____ Exercise materials
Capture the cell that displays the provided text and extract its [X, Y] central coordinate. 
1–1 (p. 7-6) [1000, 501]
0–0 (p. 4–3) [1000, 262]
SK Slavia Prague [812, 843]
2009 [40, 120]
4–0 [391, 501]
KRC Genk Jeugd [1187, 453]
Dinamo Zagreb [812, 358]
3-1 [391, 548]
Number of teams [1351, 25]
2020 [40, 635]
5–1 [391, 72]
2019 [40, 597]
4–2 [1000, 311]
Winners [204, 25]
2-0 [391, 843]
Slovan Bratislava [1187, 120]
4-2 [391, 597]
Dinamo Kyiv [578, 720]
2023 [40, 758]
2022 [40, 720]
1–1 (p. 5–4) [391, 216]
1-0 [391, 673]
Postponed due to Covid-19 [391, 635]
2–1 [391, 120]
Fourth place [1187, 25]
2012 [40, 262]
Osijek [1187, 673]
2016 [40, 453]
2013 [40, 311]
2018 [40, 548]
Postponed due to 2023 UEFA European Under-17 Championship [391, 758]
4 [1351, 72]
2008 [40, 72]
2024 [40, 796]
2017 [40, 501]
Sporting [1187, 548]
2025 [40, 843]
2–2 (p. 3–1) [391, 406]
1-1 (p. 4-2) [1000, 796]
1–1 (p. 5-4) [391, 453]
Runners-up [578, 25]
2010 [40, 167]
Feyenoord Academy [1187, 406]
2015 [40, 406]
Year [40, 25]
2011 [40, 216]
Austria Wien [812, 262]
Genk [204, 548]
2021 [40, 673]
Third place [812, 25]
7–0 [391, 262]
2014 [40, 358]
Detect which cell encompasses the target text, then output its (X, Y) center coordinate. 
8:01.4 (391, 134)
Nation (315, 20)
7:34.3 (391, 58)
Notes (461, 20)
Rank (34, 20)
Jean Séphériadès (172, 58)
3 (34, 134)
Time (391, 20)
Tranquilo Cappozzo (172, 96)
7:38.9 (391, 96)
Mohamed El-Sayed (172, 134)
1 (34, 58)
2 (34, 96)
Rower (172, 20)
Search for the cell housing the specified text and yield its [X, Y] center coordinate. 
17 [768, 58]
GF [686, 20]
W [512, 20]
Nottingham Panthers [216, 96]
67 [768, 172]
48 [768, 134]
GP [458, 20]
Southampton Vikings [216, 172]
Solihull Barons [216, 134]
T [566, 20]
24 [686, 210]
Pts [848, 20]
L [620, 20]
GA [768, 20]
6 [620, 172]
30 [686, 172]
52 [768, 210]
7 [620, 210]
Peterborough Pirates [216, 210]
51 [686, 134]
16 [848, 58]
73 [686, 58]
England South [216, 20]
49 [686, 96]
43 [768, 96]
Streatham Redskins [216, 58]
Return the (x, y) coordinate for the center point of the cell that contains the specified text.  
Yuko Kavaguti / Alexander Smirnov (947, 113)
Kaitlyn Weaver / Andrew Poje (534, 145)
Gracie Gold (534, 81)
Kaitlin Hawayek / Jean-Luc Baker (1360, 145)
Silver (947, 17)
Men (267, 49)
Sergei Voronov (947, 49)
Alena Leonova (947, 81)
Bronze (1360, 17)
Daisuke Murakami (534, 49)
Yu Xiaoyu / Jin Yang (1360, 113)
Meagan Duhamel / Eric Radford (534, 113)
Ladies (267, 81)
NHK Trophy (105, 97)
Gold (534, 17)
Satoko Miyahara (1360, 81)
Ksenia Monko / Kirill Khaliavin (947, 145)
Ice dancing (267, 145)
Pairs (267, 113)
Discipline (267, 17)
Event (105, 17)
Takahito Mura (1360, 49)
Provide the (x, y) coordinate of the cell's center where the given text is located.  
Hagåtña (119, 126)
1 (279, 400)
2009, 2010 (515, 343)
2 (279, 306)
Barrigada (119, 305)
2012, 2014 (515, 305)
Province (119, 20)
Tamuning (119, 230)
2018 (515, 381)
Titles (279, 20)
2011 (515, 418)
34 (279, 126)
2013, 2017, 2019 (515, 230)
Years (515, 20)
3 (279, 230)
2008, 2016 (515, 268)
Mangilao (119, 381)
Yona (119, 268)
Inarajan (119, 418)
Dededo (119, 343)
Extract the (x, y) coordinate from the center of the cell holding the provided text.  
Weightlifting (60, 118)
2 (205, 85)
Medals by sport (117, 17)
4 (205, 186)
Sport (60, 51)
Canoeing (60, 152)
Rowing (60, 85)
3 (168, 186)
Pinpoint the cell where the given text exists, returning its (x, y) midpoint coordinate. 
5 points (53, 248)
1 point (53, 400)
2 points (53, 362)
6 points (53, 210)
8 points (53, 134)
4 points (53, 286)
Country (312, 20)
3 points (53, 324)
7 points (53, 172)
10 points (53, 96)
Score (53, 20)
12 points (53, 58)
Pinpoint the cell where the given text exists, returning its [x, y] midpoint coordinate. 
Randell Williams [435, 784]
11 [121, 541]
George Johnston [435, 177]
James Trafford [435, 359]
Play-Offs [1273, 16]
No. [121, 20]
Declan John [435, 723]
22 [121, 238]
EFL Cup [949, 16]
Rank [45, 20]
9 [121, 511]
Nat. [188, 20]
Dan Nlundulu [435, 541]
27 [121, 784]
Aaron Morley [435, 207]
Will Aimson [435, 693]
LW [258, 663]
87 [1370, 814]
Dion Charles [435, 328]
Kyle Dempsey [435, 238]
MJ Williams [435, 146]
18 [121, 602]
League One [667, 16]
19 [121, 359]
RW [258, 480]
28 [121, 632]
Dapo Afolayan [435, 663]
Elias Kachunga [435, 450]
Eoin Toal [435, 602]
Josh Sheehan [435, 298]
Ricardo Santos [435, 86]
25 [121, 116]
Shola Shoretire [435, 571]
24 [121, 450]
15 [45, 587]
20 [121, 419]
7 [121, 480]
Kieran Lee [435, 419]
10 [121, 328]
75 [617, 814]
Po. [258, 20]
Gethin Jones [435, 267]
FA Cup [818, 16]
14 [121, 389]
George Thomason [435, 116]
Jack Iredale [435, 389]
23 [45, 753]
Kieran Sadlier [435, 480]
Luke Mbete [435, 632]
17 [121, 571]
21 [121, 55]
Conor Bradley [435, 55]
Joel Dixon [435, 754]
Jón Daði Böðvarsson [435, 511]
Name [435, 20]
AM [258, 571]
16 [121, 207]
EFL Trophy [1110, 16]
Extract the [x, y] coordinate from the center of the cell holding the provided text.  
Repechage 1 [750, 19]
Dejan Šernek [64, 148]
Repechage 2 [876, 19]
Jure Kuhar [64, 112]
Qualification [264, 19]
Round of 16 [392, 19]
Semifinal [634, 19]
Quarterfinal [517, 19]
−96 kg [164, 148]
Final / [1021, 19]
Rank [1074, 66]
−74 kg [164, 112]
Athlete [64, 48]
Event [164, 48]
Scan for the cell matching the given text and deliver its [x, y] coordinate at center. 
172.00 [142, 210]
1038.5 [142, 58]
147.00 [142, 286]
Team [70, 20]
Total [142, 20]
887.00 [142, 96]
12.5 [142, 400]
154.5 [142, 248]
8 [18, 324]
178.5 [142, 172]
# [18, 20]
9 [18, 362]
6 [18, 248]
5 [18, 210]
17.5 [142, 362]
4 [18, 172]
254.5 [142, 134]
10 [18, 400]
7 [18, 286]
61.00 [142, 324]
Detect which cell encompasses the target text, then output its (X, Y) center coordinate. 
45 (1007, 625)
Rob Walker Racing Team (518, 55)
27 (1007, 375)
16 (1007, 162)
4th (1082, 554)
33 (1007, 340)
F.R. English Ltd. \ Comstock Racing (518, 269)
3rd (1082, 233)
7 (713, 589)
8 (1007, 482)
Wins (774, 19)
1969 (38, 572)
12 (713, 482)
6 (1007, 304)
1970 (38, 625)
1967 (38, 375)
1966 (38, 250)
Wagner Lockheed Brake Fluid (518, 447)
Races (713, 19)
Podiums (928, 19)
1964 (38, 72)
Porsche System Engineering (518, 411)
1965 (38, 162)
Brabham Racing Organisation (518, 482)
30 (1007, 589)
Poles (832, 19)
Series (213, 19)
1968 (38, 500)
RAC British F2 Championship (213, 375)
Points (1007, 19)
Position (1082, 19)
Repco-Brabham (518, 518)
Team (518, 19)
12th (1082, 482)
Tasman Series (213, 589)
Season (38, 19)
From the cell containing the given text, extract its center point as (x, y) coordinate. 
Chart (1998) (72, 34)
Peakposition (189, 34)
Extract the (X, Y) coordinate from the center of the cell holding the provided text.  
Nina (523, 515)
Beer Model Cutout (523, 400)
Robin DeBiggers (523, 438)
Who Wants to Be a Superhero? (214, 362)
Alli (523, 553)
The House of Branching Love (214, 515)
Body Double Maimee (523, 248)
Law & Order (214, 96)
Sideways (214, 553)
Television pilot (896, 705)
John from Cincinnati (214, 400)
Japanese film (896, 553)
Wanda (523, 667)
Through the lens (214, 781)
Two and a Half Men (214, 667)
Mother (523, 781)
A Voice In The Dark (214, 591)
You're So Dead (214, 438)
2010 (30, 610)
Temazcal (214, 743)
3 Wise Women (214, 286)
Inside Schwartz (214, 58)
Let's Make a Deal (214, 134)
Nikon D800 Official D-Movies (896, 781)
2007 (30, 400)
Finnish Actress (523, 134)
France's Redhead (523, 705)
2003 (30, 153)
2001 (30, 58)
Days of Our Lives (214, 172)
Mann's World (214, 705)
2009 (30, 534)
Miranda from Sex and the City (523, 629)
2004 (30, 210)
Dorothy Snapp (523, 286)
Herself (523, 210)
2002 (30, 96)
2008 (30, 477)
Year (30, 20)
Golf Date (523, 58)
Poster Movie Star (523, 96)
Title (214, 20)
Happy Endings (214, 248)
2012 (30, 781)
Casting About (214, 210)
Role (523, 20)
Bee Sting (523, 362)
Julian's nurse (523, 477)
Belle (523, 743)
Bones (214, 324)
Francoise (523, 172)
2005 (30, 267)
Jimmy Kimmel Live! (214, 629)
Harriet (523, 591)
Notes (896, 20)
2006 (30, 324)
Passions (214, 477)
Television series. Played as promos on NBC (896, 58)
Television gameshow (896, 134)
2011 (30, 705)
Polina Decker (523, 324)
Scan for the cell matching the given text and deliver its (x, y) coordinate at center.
________
Reproduce every line from the beginning of the entries through the line containing "Number of teams [1351, 25]", including that line.

Capture the cell that displays the provided text and extract its [X, Y] central coordinate. 
1–1 (p. 7-6) [1000, 501]
0–0 (p. 4–3) [1000, 262]
SK Slavia Prague [812, 843]
2009 [40, 120]
4–0 [391, 501]
KRC Genk Jeugd [1187, 453]
Dinamo Zagreb [812, 358]
3-1 [391, 548]
Number of teams [1351, 25]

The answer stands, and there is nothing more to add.